YOUR INSTRUCTIONS: Format the records from the first line through the line containing "road 2 (track): [(511,111),(238,0)]" as a Markdown table with the columns Row and Record line. Number each row and leave out blank lines.

ITEMS:
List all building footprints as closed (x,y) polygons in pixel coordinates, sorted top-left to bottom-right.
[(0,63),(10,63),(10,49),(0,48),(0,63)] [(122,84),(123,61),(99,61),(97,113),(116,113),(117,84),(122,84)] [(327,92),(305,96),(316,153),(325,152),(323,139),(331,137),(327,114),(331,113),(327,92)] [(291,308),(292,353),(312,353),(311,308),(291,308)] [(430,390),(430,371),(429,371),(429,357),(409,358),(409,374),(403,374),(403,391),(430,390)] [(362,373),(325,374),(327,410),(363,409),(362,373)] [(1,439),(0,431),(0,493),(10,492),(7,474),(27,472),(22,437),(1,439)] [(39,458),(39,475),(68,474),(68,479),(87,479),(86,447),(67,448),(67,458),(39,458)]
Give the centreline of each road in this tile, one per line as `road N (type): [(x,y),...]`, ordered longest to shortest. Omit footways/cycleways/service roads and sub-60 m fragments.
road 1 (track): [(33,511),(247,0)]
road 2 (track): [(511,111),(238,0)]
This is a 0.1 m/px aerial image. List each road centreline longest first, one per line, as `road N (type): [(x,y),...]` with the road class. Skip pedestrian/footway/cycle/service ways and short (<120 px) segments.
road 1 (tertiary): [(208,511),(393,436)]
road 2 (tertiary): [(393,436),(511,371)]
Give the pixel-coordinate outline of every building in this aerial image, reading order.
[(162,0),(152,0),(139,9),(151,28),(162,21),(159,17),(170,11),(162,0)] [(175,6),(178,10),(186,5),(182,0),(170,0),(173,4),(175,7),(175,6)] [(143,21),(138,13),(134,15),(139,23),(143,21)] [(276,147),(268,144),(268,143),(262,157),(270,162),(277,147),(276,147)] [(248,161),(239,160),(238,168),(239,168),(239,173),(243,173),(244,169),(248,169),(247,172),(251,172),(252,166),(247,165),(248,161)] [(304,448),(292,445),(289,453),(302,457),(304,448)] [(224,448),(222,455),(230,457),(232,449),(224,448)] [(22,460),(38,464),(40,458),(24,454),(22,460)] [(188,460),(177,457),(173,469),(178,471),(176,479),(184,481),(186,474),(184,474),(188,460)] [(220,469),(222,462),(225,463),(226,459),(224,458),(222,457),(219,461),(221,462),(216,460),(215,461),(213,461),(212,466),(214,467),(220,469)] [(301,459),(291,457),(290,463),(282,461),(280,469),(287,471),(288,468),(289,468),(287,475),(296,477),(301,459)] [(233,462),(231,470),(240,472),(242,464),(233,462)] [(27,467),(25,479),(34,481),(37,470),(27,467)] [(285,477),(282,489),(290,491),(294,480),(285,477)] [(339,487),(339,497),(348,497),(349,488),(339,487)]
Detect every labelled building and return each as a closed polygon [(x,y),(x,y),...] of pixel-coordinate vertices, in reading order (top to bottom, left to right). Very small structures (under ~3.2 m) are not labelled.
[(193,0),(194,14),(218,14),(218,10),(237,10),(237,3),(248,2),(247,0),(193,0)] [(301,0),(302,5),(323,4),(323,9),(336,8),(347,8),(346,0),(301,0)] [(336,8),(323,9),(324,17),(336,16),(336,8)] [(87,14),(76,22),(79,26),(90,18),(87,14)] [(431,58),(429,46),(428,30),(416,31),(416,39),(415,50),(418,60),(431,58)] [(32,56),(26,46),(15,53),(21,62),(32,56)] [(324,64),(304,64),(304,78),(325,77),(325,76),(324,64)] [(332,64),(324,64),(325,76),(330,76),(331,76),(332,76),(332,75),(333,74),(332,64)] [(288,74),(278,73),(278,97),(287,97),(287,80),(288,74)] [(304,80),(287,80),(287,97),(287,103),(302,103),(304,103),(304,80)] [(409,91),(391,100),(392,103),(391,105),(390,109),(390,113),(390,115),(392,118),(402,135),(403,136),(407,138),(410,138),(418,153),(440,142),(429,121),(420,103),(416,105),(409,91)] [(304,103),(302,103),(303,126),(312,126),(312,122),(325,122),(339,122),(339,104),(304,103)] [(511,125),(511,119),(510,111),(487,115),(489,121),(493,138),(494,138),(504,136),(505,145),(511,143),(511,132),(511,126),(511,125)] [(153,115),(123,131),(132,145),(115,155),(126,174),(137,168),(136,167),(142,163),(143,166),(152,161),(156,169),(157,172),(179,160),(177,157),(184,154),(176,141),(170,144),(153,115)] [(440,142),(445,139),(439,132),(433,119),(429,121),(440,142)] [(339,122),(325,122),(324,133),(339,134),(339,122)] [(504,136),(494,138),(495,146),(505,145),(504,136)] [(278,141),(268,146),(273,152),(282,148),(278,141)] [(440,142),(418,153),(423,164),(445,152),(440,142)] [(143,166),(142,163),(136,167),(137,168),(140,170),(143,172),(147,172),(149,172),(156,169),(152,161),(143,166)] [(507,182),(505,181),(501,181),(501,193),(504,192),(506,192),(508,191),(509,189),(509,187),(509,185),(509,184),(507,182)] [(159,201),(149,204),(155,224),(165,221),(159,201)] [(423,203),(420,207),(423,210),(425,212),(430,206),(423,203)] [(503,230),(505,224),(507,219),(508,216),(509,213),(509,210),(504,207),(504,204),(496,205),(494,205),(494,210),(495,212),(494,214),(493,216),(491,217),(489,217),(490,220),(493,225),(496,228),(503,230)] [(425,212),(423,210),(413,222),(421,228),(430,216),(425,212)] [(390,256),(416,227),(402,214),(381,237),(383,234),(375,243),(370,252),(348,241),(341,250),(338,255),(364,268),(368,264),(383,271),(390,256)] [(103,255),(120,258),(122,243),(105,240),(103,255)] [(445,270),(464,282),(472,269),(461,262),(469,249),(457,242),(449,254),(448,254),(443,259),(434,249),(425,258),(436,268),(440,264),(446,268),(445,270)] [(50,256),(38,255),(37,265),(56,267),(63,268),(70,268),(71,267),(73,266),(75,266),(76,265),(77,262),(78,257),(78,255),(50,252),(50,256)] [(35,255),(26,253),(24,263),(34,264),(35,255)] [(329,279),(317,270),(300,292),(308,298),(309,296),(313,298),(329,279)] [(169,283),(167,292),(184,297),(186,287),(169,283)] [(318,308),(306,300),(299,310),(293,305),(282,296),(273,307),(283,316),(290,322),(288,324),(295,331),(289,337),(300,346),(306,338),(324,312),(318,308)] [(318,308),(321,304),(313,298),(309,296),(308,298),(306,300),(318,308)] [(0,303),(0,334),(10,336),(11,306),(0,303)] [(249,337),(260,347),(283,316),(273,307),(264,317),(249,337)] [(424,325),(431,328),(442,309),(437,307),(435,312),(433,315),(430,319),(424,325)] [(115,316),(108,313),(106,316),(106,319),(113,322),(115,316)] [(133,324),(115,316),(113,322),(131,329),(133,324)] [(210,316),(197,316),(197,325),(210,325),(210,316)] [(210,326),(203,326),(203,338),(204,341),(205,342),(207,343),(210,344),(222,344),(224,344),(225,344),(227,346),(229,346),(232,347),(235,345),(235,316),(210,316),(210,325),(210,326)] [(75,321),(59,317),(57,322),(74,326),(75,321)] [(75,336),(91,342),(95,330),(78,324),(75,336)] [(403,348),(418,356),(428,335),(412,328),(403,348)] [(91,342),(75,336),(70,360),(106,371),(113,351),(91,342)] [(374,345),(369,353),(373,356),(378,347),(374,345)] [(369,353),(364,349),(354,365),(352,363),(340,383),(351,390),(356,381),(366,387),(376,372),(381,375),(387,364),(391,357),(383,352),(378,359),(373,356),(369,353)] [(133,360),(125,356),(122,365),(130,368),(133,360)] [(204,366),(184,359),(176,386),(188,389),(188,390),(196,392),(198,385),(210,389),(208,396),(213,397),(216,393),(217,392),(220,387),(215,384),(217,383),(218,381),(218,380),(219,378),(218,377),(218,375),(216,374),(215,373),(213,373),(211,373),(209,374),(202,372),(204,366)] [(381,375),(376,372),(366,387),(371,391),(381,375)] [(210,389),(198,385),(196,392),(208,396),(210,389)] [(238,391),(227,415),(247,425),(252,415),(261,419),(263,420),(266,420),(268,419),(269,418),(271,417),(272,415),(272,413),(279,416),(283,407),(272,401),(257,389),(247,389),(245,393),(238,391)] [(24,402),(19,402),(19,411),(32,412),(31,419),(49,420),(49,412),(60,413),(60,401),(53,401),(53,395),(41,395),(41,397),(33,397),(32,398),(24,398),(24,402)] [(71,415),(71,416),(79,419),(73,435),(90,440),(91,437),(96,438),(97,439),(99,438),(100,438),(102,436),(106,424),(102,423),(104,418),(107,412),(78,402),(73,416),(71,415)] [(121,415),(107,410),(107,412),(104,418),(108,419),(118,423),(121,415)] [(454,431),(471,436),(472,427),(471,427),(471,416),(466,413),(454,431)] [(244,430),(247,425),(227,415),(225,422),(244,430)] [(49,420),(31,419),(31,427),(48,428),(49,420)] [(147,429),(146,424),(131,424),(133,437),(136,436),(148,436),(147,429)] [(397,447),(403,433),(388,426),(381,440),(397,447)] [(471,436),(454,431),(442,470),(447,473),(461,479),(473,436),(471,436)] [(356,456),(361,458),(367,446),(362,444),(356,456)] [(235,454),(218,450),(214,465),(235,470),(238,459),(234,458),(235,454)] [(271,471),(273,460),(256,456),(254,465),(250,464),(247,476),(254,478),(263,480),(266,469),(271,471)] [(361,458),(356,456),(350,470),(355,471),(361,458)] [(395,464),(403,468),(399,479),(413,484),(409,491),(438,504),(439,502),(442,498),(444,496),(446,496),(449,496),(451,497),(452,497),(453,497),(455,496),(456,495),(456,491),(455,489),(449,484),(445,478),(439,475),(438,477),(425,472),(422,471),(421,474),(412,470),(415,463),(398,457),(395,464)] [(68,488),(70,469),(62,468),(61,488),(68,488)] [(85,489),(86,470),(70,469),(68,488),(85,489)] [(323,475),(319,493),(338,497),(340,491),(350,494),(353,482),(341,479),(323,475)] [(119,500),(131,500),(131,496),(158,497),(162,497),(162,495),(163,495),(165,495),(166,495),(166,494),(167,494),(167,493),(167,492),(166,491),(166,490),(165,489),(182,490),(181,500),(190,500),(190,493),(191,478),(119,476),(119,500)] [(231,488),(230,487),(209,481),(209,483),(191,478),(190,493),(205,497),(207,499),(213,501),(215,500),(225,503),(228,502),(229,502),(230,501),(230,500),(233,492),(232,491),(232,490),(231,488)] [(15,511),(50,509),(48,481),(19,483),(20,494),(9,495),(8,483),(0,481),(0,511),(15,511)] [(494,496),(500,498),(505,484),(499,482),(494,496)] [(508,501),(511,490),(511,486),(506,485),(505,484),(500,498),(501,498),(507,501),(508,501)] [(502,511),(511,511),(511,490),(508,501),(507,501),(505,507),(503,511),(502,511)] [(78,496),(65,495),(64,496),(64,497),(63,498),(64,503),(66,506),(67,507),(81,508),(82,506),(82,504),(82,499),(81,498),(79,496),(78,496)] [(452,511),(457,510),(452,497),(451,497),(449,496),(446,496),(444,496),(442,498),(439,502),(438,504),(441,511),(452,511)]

ANSWER TO THE PROBLEM:
| Row | Record line |
|---|---|
| 1 | List all building footprints as closed (x,y) polygons in pixel coordinates, sorted top-left to bottom-right. |
| 2 | [(0,63),(10,63),(10,49),(0,48),(0,63)] [(122,84),(123,61),(99,61),(97,113),(116,113),(117,84),(122,84)] [(327,92),(305,96),(316,153),(325,152),(323,139),(331,137),(327,114),(331,113),(327,92)] [(291,308),(292,353),(312,353),(311,308),(291,308)] [(430,390),(430,371),(429,371),(429,357),(409,358),(409,374),(403,374),(403,391),(430,390)] [(362,373),(325,374),(327,410),(363,409),(362,373)] [(1,439),(0,431),(0,493),(10,492),(7,474),(27,472),(22,437),(1,439)] [(39,458),(39,475),(68,474),(68,479),(87,479),(86,447),(67,448),(67,458),(39,458)] |
| 3 | Give the centreline of each road in this tile, one per line as `road N (type): [(x,y),...]`, ordered longest to shortest. Omit footways/cycleways/service roads and sub-60 m fragments. |
| 4 | road 1 (track): [(33,511),(247,0)] |
| 5 | road 2 (track): [(511,111),(238,0)] |